• What needs to be done: Could you repeat exactly the lines from the one containing "(138, 164) = (466, 155): orange" through the last line of the records, with no pictures?

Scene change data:
********

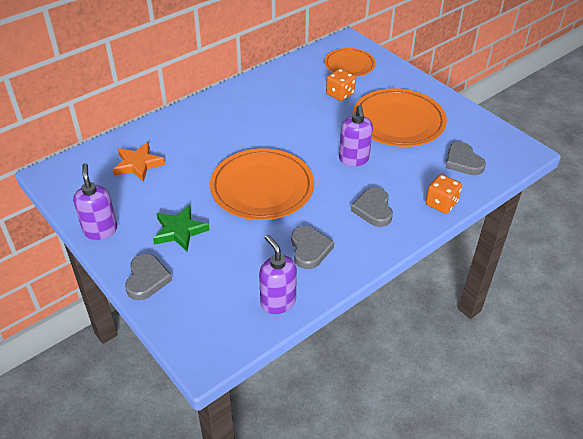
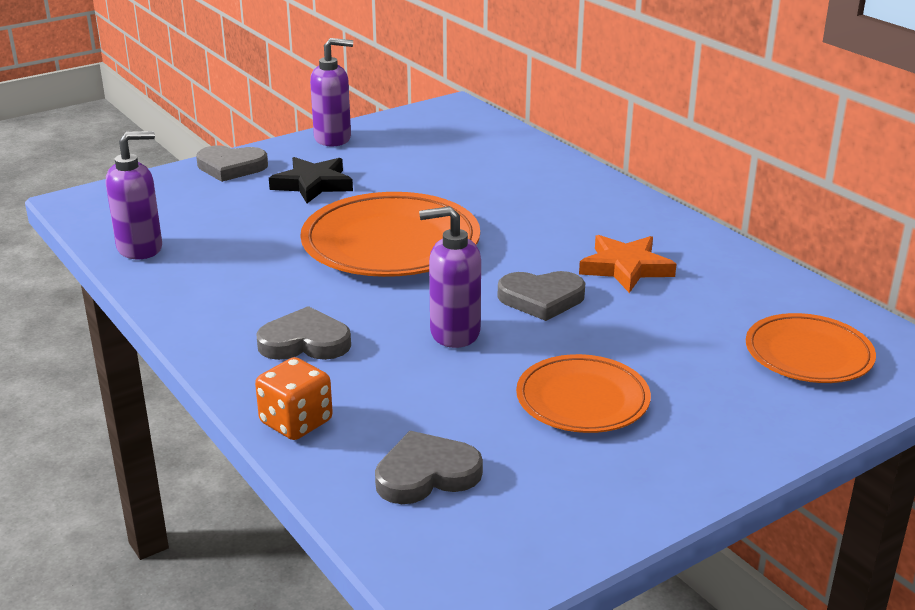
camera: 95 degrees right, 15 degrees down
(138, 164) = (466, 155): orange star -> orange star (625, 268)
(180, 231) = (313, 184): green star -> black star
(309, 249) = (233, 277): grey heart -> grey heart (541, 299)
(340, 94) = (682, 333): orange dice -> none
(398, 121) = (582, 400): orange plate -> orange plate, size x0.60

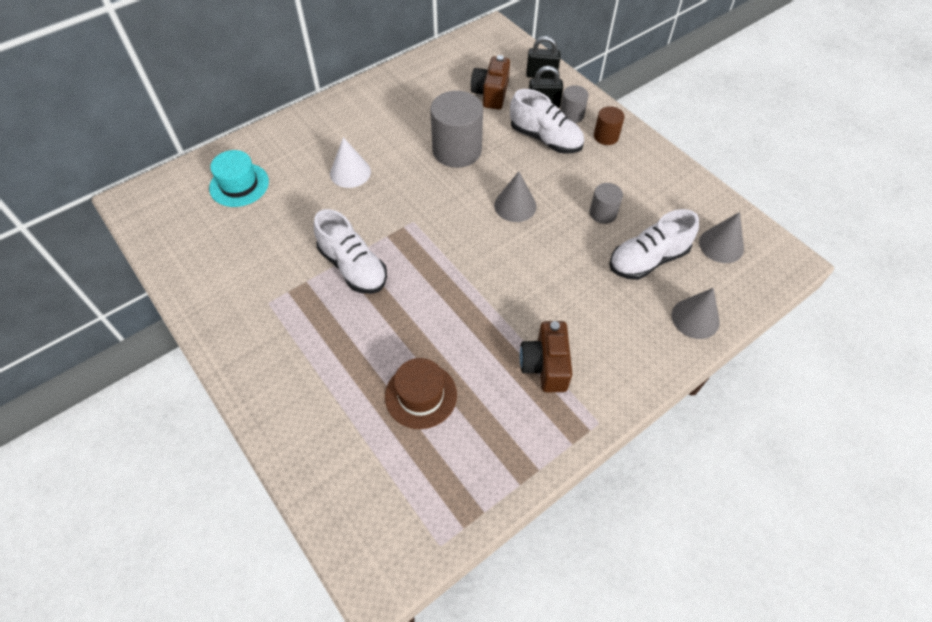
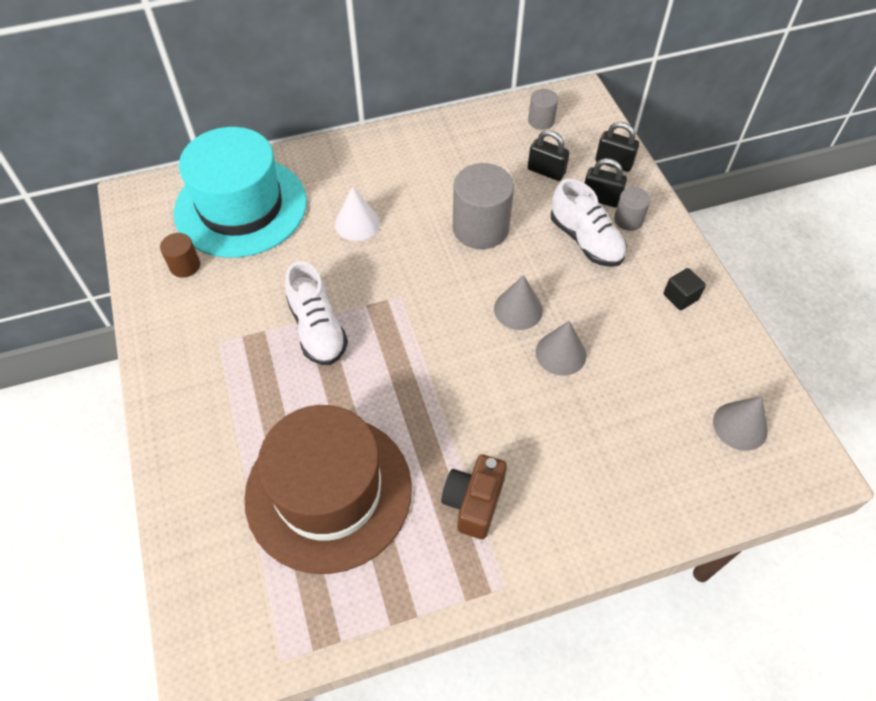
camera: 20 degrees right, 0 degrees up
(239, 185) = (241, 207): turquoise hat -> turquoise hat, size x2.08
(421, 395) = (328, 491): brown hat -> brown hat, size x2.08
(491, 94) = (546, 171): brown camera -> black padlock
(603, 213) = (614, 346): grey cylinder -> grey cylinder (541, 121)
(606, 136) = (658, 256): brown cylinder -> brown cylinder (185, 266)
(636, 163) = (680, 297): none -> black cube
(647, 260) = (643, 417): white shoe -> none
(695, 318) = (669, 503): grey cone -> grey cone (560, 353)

********

• Written solution:
(138, 164) = (466, 155): orange star -> orange star (625, 268)
(180, 231) = (313, 184): green star -> black star
(309, 249) = (233, 277): grey heart -> grey heart (541, 299)
(340, 94) = (682, 333): orange dice -> none
(398, 121) = (582, 400): orange plate -> orange plate, size x0.60

camera: 20 degrees right, 0 degrees up
(239, 185) = (241, 207): turquoise hat -> turquoise hat, size x2.08
(421, 395) = (328, 491): brown hat -> brown hat, size x2.08
(491, 94) = (546, 171): brown camera -> black padlock
(603, 213) = (614, 346): grey cylinder -> grey cylinder (541, 121)
(606, 136) = (658, 256): brown cylinder -> brown cylinder (185, 266)
(636, 163) = (680, 297): none -> black cube
(647, 260) = (643, 417): white shoe -> none
(695, 318) = (669, 503): grey cone -> grey cone (560, 353)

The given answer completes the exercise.